▶ **YOUR OBJECTIVE**:
Look through the material below. Copy each line that contains the string "vepive".

▶ **SUPPLIED DATA**:
*** Begin section ***

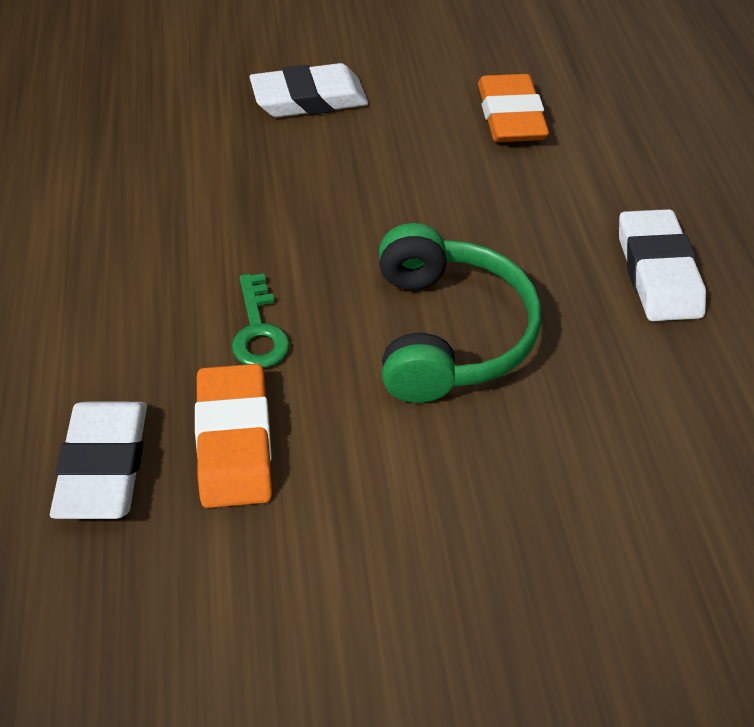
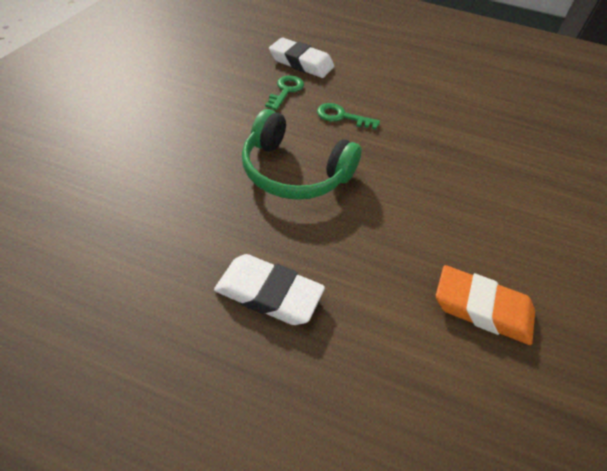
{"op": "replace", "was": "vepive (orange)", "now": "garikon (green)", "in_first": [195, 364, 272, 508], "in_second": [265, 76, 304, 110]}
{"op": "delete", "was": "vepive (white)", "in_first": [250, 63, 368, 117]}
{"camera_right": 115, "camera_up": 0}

*** End section ***

▶ **EXPECTED OUTPUT**:
{"op": "replace", "was": "vepive (orange)", "now": "garikon (green)", "in_first": [195, 364, 272, 508], "in_second": [265, 76, 304, 110]}
{"op": "delete", "was": "vepive (white)", "in_first": [250, 63, 368, 117]}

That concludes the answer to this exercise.